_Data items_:
---*---

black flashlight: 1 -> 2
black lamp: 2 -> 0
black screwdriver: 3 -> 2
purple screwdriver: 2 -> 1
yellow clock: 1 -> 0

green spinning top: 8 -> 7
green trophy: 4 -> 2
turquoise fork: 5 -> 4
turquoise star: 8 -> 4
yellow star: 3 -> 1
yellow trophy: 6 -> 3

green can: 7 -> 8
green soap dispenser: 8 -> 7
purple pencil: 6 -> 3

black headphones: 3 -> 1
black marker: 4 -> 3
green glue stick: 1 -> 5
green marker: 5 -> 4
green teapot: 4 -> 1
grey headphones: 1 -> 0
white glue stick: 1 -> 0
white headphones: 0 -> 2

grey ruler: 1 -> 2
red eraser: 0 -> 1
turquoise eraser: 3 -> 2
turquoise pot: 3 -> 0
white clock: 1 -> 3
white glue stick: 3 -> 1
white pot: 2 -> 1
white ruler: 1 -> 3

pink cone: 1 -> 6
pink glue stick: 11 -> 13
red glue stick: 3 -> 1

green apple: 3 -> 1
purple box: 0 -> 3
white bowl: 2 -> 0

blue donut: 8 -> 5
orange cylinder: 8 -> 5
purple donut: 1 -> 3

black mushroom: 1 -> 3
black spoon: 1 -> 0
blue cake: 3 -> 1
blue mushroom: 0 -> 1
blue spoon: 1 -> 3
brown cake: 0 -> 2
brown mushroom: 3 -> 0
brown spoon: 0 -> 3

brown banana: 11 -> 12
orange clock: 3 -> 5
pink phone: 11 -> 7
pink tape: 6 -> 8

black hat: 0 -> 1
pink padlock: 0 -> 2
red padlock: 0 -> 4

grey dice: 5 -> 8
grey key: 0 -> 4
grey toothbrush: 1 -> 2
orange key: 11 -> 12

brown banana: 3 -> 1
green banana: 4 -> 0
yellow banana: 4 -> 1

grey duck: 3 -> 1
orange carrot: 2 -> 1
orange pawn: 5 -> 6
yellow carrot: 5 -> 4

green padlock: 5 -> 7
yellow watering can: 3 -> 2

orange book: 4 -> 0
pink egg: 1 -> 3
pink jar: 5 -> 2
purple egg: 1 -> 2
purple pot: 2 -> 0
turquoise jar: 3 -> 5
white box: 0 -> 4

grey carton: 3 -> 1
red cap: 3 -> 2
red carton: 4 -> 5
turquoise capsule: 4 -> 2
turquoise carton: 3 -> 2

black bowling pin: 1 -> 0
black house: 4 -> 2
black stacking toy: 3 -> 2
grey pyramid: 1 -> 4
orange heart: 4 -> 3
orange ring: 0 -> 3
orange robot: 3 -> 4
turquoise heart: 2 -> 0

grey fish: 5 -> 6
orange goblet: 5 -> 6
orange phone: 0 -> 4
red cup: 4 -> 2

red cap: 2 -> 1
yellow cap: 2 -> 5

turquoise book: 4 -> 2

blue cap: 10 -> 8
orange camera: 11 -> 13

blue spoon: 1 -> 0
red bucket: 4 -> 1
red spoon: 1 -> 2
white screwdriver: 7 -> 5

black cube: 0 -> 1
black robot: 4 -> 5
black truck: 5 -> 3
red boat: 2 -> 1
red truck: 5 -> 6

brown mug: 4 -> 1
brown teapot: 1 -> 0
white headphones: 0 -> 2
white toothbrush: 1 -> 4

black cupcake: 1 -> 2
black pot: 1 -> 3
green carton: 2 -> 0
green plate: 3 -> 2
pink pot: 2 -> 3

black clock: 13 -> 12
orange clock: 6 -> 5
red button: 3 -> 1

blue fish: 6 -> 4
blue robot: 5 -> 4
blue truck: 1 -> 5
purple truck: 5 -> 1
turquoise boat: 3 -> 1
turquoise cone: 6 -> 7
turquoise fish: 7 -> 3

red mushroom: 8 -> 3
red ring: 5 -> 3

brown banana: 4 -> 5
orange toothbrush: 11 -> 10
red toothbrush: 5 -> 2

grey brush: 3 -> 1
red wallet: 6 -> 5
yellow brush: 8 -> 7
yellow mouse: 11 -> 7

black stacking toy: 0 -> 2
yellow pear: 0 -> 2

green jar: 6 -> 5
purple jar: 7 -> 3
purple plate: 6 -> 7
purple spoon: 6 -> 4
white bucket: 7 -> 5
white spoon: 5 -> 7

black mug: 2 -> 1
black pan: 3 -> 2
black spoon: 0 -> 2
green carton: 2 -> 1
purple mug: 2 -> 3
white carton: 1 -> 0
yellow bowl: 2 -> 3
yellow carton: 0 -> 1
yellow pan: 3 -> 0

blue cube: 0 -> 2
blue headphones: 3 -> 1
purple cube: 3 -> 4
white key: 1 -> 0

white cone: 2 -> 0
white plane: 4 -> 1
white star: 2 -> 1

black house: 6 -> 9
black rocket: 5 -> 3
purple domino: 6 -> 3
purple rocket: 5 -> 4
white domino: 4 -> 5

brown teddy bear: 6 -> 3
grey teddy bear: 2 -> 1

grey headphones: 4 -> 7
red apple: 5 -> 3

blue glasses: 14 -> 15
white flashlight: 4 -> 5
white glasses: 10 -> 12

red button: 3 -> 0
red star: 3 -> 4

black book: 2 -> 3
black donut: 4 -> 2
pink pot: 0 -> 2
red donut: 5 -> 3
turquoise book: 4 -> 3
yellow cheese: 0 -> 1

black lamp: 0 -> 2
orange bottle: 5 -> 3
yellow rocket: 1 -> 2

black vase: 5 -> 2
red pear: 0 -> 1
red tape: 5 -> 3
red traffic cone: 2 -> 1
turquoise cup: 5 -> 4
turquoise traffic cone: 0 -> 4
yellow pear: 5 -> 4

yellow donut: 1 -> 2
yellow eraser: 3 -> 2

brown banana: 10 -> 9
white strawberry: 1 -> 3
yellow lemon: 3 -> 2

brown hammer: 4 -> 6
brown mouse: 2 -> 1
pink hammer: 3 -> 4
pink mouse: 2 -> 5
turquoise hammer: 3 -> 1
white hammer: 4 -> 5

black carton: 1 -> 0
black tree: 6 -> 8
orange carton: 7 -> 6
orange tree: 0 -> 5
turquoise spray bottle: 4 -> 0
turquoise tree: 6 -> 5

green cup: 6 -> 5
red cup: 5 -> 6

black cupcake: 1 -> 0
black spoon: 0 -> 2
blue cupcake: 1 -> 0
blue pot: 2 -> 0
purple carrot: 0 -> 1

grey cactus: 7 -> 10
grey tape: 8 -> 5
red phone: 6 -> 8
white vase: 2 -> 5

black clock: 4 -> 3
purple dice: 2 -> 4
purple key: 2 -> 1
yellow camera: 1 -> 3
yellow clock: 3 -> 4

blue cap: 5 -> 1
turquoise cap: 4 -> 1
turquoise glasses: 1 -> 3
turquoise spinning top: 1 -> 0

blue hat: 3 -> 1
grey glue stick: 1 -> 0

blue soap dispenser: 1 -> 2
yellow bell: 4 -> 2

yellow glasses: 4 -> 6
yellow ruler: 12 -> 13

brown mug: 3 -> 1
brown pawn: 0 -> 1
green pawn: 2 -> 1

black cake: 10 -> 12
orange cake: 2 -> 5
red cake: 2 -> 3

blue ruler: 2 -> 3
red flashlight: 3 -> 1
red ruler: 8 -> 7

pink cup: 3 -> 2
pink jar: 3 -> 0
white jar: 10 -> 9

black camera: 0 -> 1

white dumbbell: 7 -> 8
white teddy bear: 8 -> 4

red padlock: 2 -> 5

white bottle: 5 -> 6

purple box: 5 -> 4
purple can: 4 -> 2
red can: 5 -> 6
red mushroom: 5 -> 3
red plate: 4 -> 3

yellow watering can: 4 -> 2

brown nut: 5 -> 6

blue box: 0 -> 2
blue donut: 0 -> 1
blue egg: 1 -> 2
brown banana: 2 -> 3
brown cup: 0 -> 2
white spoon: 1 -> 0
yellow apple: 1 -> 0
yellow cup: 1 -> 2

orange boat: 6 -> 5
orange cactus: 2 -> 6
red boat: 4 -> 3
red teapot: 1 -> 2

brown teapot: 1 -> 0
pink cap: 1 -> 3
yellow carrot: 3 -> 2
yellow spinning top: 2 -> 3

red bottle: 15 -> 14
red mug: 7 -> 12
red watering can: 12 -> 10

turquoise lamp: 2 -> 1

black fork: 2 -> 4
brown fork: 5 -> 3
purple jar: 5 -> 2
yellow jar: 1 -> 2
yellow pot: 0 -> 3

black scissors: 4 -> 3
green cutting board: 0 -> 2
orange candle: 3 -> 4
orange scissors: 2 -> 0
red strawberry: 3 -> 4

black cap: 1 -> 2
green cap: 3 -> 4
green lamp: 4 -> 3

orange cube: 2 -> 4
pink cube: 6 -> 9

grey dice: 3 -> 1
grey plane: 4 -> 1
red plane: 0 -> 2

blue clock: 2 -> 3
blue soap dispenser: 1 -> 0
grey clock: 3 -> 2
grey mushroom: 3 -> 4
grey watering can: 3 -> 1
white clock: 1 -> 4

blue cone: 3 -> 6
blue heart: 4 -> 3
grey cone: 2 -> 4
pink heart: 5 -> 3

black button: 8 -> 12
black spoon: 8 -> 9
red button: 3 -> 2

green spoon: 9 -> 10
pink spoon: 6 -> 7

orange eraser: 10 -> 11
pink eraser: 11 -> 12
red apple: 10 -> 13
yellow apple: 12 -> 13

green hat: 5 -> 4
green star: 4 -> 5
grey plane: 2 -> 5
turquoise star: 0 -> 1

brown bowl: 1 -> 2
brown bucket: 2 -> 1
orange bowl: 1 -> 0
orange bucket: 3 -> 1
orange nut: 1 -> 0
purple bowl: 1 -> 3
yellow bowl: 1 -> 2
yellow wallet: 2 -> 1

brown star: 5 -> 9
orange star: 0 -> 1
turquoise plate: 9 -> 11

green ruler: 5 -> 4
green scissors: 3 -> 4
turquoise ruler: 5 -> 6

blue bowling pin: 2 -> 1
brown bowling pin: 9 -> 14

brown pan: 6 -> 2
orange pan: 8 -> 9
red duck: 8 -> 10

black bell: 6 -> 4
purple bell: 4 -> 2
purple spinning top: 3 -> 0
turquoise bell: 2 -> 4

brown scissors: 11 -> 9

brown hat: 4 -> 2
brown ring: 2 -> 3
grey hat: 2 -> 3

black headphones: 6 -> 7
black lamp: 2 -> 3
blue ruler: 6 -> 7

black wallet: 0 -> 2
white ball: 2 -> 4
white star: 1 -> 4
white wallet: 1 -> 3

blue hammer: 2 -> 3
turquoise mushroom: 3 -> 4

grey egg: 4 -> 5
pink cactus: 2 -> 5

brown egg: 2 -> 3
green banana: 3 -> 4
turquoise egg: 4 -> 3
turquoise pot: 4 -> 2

---*---

_Work instruction_: Only the lines above from the line with "red strawberry: 3 -> 4" to the line with "green ruler: 5 -> 4", those two lines included, should be reproduced exactly.

_Result of this exercise_:
red strawberry: 3 -> 4

black cap: 1 -> 2
green cap: 3 -> 4
green lamp: 4 -> 3

orange cube: 2 -> 4
pink cube: 6 -> 9

grey dice: 3 -> 1
grey plane: 4 -> 1
red plane: 0 -> 2

blue clock: 2 -> 3
blue soap dispenser: 1 -> 0
grey clock: 3 -> 2
grey mushroom: 3 -> 4
grey watering can: 3 -> 1
white clock: 1 -> 4

blue cone: 3 -> 6
blue heart: 4 -> 3
grey cone: 2 -> 4
pink heart: 5 -> 3

black button: 8 -> 12
black spoon: 8 -> 9
red button: 3 -> 2

green spoon: 9 -> 10
pink spoon: 6 -> 7

orange eraser: 10 -> 11
pink eraser: 11 -> 12
red apple: 10 -> 13
yellow apple: 12 -> 13

green hat: 5 -> 4
green star: 4 -> 5
grey plane: 2 -> 5
turquoise star: 0 -> 1

brown bowl: 1 -> 2
brown bucket: 2 -> 1
orange bowl: 1 -> 0
orange bucket: 3 -> 1
orange nut: 1 -> 0
purple bowl: 1 -> 3
yellow bowl: 1 -> 2
yellow wallet: 2 -> 1

brown star: 5 -> 9
orange star: 0 -> 1
turquoise plate: 9 -> 11

green ruler: 5 -> 4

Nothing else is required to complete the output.